__Task directions__.
Pull out every line below that contains the string "place". Case counts.

— Start Stored records —

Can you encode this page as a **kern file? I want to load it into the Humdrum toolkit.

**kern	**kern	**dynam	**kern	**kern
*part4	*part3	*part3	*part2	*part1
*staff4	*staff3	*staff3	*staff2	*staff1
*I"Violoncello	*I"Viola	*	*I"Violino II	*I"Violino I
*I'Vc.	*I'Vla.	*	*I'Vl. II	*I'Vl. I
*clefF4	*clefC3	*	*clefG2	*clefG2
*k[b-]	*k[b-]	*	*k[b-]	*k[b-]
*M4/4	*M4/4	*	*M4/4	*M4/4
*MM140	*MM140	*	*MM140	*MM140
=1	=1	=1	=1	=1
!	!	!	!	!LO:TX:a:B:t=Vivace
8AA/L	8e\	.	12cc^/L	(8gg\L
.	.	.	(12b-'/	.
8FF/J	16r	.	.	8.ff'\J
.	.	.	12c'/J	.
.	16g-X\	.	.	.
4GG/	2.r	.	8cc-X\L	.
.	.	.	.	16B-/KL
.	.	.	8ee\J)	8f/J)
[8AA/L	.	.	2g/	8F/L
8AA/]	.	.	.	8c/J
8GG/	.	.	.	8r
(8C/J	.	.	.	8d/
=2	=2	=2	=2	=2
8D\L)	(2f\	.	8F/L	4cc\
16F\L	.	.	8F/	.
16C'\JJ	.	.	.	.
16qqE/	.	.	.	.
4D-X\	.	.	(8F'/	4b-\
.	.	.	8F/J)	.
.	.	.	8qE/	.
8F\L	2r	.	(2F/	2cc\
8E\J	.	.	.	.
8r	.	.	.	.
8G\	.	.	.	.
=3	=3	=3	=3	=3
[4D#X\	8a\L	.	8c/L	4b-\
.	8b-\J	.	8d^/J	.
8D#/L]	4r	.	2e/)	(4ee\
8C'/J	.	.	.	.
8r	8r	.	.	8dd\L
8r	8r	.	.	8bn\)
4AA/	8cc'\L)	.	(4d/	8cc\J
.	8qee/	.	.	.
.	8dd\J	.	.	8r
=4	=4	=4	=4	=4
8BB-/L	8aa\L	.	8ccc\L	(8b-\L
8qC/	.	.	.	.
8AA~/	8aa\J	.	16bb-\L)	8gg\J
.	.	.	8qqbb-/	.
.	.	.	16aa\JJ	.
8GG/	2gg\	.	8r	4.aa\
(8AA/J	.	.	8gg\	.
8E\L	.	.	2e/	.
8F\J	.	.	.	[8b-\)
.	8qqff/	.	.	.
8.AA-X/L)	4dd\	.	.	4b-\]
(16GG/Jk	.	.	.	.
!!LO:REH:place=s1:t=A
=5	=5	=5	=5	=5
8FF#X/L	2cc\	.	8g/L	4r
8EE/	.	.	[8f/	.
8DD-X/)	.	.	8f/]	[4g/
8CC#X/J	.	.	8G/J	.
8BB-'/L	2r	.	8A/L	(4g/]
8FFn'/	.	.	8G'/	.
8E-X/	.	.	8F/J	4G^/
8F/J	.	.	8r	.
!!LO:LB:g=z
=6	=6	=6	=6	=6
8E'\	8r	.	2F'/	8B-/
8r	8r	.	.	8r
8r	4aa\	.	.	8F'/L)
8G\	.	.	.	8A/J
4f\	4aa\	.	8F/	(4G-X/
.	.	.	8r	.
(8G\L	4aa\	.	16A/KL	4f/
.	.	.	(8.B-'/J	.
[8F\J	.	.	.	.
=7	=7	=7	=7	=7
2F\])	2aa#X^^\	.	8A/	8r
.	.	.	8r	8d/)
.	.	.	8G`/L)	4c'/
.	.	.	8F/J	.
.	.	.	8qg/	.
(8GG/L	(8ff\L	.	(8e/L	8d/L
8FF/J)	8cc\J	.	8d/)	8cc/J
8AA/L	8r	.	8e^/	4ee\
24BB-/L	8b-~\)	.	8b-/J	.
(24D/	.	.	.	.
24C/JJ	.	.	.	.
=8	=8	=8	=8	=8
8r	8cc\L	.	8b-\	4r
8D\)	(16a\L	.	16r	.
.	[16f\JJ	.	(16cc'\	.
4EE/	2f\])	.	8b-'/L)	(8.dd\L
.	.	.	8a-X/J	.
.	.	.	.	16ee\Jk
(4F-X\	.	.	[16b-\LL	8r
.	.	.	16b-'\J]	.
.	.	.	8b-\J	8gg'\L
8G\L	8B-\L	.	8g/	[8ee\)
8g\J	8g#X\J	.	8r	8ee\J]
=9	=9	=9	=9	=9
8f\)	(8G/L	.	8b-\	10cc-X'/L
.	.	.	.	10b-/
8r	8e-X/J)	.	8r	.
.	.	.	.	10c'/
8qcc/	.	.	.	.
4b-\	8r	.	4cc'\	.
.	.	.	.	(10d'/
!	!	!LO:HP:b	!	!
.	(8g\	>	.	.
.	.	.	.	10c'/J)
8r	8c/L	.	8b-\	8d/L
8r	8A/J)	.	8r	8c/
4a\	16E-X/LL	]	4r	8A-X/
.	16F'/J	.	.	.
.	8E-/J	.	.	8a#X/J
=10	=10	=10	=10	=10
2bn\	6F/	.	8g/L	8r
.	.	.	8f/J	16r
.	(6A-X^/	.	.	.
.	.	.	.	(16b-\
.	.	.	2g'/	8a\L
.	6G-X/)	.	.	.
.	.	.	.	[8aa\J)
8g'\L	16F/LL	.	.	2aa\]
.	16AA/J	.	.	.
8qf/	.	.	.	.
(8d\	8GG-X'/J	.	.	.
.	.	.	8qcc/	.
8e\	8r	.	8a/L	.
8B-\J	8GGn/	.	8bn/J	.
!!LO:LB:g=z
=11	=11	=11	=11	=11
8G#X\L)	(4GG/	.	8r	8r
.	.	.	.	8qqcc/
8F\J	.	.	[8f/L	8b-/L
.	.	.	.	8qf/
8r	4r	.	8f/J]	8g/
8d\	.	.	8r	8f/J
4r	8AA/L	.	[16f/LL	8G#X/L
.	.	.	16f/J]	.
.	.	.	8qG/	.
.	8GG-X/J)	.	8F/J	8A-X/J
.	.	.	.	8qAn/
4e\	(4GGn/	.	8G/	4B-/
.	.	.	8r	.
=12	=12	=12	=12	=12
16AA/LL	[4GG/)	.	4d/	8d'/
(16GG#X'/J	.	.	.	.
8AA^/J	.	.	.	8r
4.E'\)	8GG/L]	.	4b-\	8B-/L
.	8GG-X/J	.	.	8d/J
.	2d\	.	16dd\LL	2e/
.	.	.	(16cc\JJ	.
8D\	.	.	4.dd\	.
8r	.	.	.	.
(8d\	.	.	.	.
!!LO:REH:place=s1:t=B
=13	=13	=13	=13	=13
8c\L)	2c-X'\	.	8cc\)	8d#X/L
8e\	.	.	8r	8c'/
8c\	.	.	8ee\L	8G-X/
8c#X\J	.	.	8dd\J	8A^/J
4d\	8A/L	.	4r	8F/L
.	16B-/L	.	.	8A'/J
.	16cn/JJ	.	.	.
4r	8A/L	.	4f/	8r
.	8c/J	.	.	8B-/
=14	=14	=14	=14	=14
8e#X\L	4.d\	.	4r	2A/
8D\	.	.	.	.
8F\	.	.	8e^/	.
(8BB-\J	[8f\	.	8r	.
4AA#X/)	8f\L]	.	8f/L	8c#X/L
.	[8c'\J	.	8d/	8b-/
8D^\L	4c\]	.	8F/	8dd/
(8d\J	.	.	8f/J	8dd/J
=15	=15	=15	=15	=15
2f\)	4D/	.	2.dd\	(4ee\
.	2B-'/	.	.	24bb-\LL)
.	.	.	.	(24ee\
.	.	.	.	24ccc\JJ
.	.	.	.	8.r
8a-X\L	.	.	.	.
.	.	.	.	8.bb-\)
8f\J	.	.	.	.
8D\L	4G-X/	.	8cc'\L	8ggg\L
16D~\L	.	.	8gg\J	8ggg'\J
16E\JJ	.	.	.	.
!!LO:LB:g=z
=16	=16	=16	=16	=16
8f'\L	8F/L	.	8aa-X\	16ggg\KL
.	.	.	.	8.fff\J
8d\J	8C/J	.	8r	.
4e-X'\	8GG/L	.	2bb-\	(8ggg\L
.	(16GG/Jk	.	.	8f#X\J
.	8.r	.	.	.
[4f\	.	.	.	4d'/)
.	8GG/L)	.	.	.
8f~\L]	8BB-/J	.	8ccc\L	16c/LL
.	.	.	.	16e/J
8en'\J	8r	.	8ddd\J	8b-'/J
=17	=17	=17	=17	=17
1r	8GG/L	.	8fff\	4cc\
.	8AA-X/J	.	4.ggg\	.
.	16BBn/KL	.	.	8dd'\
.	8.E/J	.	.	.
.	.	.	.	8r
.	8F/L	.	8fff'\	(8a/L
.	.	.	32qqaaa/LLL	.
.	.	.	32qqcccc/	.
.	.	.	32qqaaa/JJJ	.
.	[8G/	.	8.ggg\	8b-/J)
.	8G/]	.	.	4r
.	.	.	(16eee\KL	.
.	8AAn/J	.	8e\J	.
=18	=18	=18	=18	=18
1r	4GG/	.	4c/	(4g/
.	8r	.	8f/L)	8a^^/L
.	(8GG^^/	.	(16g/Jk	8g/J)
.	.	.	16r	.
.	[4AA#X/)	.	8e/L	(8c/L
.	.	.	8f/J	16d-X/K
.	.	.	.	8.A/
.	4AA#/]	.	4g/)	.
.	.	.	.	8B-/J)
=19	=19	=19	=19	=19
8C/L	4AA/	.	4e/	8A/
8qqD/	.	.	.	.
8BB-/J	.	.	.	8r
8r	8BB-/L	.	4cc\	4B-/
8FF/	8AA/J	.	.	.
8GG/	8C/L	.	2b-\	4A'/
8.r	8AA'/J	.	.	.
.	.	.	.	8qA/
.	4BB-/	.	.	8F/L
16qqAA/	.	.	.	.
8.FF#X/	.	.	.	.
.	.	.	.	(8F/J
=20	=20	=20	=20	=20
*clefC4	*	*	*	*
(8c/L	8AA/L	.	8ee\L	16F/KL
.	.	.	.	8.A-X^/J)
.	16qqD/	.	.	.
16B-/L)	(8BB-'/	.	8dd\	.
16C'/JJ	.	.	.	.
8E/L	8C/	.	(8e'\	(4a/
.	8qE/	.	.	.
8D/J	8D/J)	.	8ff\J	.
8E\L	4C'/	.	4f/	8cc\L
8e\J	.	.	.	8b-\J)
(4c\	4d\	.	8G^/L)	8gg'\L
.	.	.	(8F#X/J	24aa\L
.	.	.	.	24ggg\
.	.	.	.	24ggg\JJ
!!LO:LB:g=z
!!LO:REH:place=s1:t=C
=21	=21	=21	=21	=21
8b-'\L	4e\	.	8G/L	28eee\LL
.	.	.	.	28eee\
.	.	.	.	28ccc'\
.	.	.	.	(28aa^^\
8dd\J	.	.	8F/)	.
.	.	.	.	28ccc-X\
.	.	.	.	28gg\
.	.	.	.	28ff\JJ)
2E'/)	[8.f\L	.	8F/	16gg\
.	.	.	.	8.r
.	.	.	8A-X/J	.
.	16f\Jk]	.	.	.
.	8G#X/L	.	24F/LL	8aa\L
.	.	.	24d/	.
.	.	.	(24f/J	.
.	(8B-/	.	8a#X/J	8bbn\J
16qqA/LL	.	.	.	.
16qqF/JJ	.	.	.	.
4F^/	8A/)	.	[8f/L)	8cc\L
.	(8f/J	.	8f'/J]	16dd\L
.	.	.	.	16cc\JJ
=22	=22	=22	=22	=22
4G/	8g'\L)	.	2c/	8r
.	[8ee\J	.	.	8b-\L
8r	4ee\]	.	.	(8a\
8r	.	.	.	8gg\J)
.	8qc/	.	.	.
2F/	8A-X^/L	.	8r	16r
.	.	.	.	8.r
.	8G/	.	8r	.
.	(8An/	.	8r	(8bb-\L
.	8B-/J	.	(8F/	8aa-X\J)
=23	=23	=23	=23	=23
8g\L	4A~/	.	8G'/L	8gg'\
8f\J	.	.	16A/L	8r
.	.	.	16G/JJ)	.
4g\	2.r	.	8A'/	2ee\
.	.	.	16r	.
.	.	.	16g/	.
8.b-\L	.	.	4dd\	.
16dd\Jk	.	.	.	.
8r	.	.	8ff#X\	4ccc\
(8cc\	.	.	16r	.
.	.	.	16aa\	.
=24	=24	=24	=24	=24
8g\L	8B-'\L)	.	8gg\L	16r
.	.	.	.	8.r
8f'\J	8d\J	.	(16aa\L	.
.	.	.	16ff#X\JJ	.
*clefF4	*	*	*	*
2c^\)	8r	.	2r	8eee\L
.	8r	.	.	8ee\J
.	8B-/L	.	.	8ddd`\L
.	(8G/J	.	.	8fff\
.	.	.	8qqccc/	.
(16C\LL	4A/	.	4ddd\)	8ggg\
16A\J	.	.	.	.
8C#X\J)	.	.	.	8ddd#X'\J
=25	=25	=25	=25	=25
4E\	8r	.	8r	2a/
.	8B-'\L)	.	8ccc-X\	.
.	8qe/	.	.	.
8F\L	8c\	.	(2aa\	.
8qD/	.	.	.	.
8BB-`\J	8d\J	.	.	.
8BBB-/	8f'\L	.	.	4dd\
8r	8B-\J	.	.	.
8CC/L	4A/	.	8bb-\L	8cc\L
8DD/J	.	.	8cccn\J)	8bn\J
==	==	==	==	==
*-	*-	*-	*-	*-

— End Stored records —

__Task result__.
!!LO:REH:place=s1:t=A
!!LO:REH:place=s1:t=B
!!LO:REH:place=s1:t=C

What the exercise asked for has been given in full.